--- Input material ---

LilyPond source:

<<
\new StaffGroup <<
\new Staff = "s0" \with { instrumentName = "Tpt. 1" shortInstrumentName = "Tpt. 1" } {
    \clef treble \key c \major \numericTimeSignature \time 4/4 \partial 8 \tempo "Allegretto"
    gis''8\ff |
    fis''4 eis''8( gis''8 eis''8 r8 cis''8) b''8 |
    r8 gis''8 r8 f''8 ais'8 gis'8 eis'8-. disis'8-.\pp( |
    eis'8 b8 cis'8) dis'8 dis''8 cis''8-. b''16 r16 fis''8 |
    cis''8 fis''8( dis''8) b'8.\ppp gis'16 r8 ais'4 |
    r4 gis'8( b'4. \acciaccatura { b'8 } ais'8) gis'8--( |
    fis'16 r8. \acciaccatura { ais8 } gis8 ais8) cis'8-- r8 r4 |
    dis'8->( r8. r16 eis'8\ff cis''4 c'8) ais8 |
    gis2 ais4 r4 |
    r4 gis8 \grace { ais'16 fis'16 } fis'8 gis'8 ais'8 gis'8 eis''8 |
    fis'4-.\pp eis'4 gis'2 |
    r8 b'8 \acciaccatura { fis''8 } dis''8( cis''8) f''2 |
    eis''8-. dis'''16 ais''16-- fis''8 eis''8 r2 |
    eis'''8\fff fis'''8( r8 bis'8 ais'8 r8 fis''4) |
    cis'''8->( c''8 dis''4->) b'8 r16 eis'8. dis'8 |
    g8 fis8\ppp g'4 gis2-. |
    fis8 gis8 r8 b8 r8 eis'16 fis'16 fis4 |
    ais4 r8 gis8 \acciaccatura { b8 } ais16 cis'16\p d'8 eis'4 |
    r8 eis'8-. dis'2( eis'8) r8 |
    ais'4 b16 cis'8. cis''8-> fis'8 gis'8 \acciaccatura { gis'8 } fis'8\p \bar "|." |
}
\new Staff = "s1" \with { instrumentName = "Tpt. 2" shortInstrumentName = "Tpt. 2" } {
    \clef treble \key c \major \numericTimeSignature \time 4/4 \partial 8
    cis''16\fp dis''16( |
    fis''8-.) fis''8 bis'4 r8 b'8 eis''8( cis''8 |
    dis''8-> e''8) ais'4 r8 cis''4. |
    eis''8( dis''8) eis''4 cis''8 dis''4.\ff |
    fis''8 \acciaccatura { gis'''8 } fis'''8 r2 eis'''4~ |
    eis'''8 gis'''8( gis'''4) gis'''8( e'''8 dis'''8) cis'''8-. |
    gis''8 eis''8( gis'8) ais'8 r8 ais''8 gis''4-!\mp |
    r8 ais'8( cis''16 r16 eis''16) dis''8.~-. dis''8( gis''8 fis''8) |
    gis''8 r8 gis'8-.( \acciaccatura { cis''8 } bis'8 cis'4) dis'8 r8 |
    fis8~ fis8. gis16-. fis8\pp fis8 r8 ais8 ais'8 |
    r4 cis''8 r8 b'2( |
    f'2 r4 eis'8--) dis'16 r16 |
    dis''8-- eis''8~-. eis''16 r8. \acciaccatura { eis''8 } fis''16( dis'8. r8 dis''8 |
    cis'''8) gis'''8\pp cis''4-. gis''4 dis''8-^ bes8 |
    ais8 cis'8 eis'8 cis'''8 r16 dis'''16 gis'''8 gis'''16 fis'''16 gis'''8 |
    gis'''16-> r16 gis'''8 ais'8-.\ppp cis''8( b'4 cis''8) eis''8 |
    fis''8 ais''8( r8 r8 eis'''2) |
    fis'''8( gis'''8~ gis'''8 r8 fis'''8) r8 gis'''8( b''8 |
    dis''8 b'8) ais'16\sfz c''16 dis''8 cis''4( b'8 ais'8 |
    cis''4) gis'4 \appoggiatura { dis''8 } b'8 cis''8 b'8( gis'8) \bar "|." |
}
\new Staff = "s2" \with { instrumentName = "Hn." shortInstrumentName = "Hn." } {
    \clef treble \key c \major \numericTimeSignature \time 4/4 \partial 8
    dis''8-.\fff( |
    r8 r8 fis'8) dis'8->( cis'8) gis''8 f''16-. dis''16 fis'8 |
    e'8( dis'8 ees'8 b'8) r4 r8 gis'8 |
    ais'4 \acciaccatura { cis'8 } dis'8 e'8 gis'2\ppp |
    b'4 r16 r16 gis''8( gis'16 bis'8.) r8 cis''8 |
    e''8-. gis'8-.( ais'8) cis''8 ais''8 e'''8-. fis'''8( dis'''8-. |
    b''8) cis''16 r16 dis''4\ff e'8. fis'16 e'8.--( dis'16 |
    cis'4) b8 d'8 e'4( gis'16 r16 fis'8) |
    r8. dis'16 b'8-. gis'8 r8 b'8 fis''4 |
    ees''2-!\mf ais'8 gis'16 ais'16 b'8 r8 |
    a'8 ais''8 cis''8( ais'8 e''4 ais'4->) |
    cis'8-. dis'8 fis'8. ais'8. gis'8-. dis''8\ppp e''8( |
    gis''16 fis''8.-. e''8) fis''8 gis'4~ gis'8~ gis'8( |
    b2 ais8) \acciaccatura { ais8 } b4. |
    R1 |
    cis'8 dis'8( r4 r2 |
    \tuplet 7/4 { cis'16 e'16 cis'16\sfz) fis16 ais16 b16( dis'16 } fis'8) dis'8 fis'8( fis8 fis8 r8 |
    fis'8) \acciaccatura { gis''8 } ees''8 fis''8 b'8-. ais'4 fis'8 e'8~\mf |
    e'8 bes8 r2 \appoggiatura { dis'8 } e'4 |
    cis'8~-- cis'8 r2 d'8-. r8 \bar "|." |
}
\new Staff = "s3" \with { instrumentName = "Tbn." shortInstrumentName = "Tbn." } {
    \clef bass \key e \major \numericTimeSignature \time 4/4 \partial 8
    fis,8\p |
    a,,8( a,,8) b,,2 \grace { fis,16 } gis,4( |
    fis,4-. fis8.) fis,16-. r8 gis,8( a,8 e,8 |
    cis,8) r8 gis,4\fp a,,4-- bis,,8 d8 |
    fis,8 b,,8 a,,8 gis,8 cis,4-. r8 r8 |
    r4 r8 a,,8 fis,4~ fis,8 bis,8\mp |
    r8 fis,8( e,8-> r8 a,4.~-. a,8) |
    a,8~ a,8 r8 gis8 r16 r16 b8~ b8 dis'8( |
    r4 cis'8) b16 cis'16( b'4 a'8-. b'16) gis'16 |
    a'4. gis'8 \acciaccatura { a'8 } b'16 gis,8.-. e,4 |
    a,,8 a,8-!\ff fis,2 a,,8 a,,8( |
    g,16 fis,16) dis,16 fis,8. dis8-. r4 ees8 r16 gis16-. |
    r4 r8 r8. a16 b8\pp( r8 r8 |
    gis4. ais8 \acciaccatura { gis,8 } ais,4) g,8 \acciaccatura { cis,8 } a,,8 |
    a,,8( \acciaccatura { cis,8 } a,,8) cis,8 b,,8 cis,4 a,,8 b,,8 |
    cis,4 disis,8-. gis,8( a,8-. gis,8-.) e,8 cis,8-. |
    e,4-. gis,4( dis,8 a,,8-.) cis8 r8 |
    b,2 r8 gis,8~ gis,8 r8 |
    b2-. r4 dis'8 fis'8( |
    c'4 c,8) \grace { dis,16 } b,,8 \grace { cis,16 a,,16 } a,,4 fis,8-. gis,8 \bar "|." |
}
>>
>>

---

Directive
Which lines in the items above contain the word "clef"? Copy out each of those lines in full.

Exercise answer
    \clef treble \key c \major \numericTimeSignature \time 4/4 \partial 8 \tempo "Allegretto"
    \clef treble \key c \major \numericTimeSignature \time 4/4 \partial 8
    \clef treble \key c \major \numericTimeSignature \time 4/4 \partial 8
    \clef bass \key e \major \numericTimeSignature \time 4/4 \partial 8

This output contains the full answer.